## WHAT TO PRODUCE
Everything from the line containing "R15: 6.8k (+9V, NET27) -> none" through the final line of the entries, both included, should be copied exactly and with nothing else; please skip pictures.

:: EXTRACTED INFORMATION ::

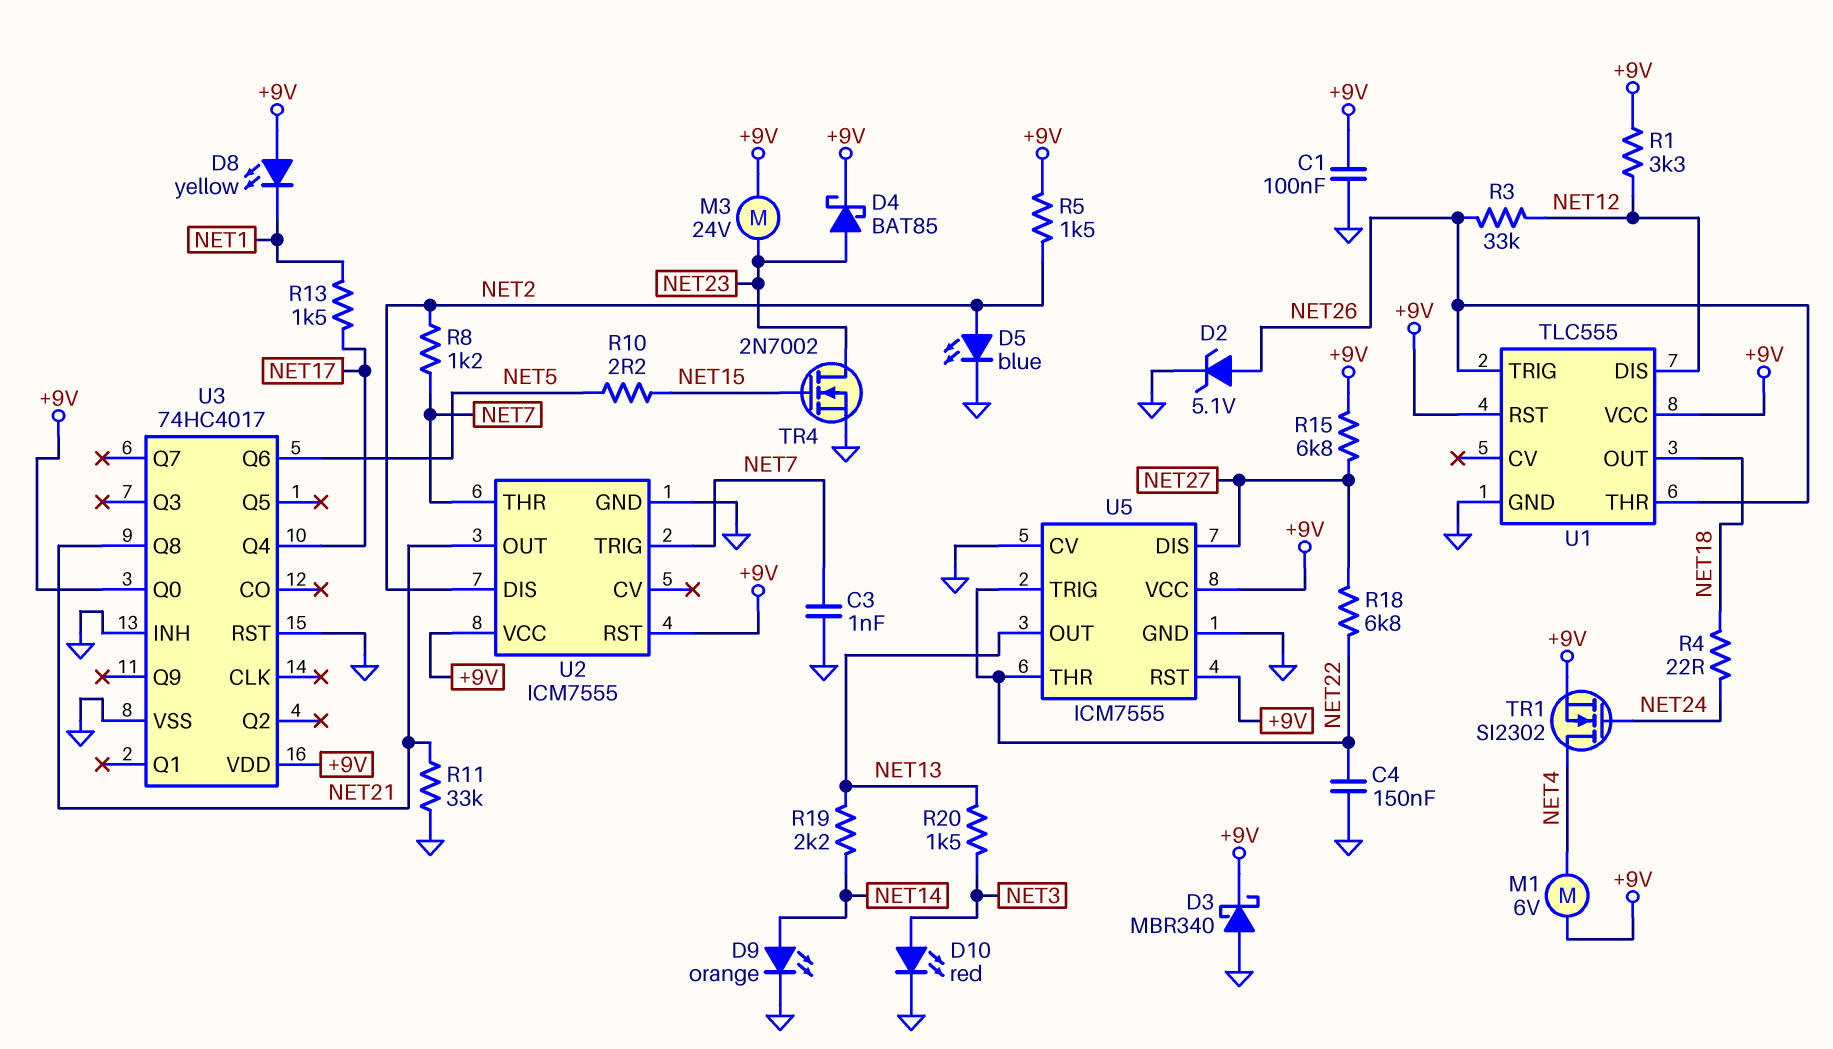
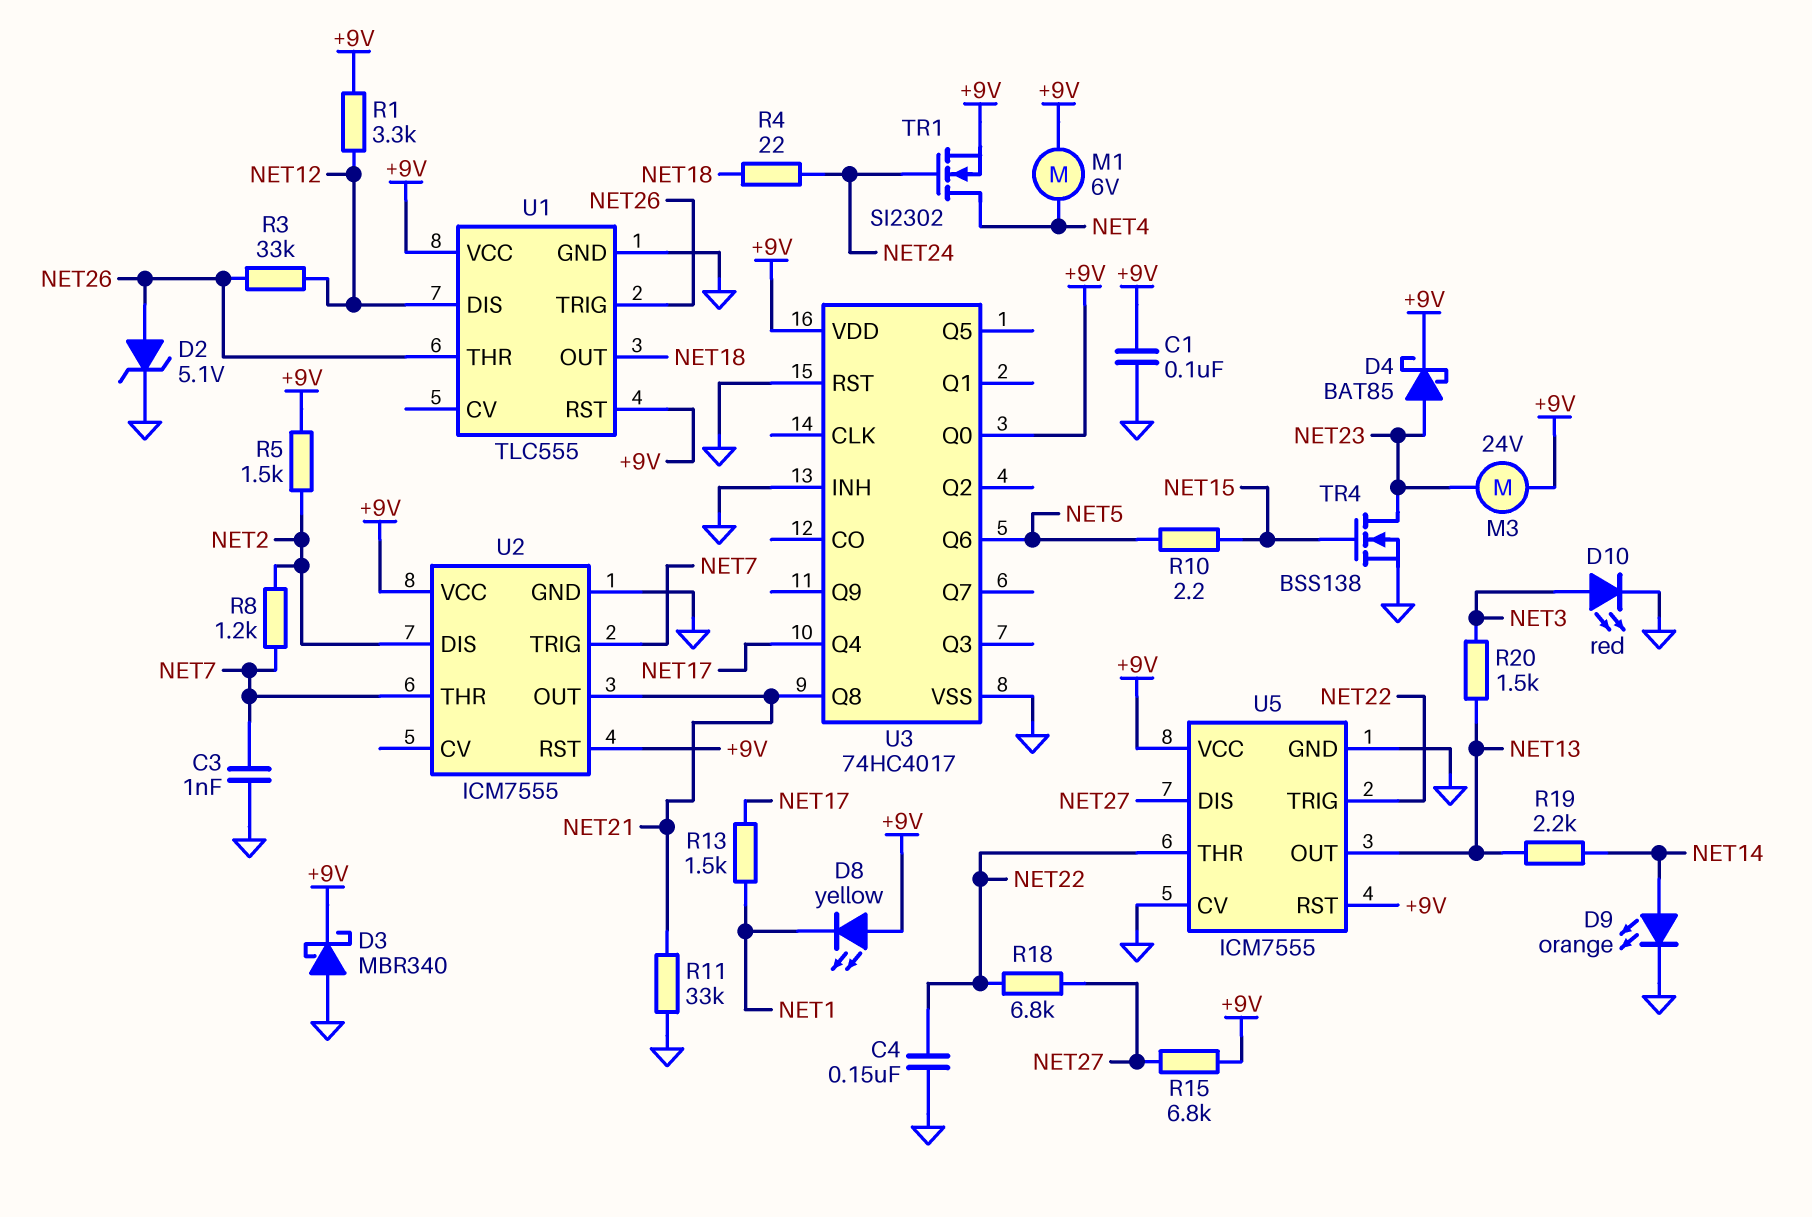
D5: LED blue (A NET2, K GND) -> none
TR4: NMOS 2N7002 (G NET15, D NET23, S GND) -> NMOS BSS138 (G NET15, D NET23, S GND)

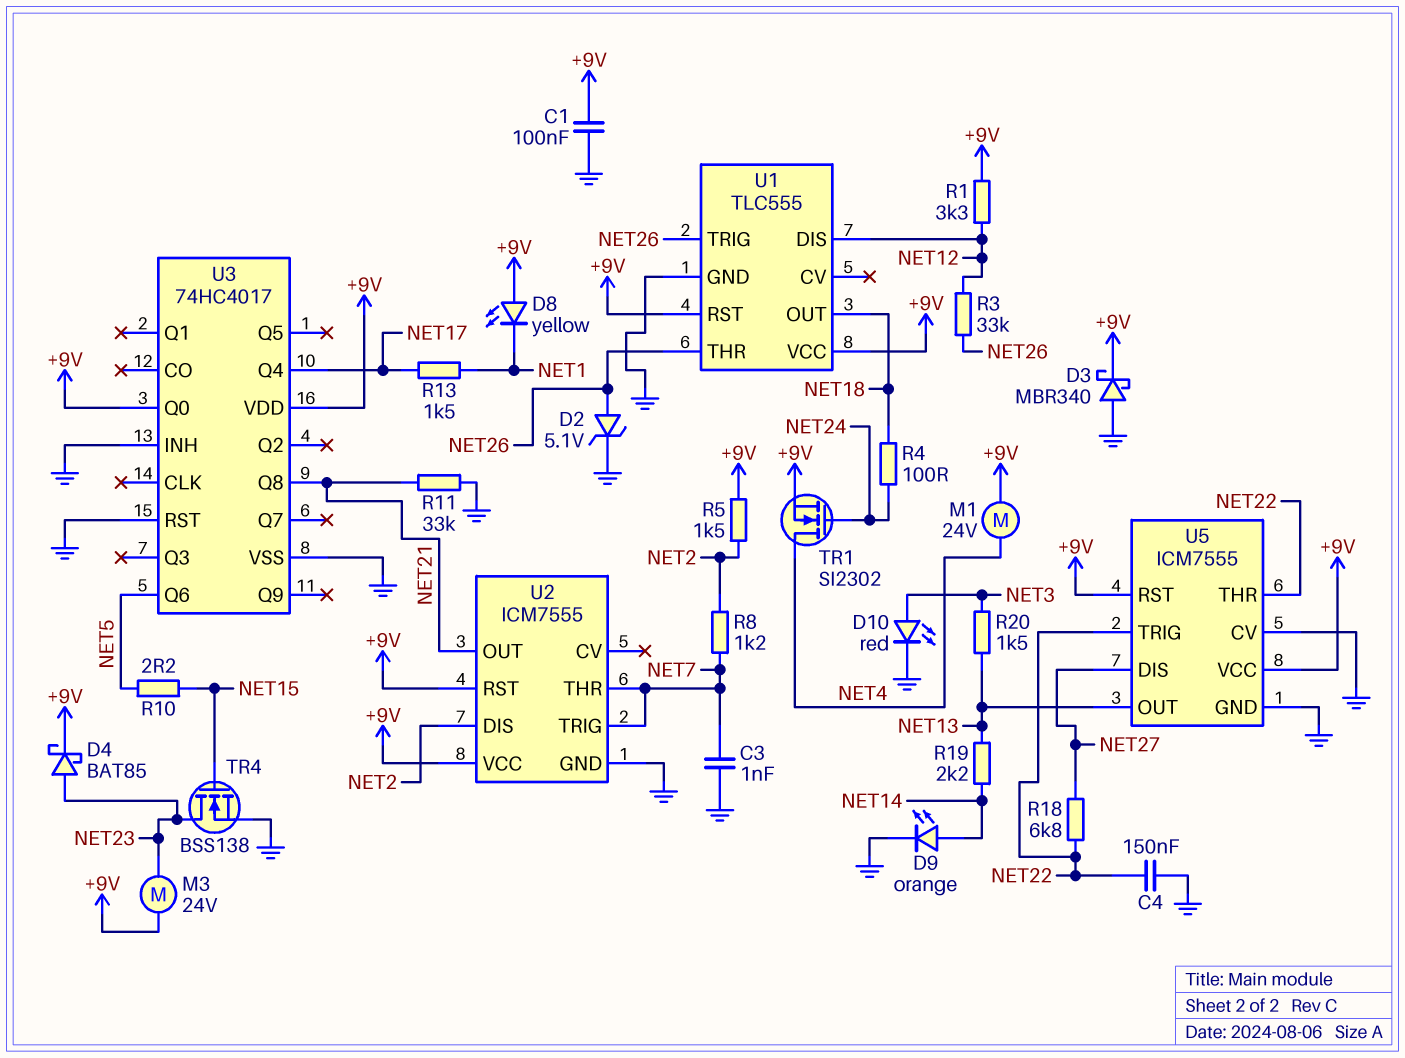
M1: motor 6V (+9V, NET4) -> motor 24V (+9V, NET4)
R4: 22 (NET18, NET24) -> 100 (NET18, NET24)
R15: 6.8k (+9V, NET27) -> none

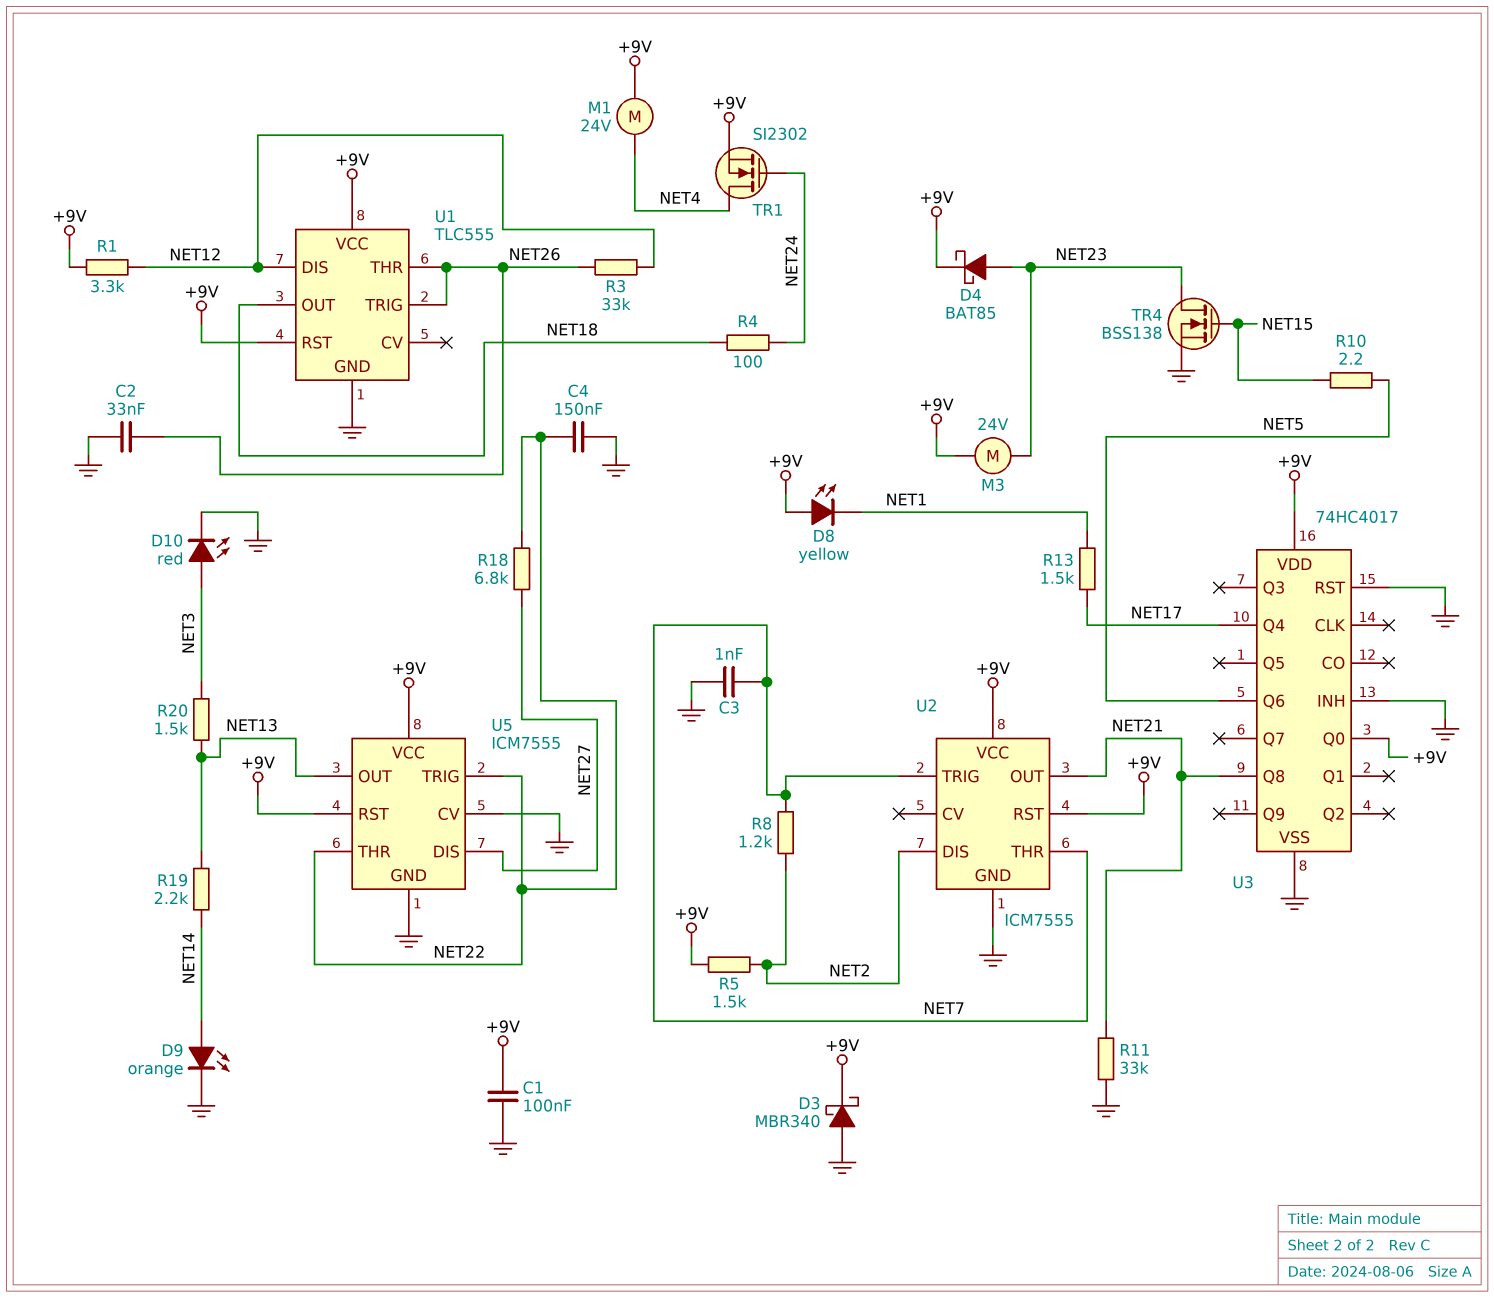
C2: none -> 33nF (GND, NET26)
D2: zener 5.1V (A NET26, K GND) -> none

:::

## WRITTEN SOLUTION
R15: 6.8k (+9V, NET27) -> none

C2: none -> 33nF (GND, NET26)
D2: zener 5.1V (A NET26, K GND) -> none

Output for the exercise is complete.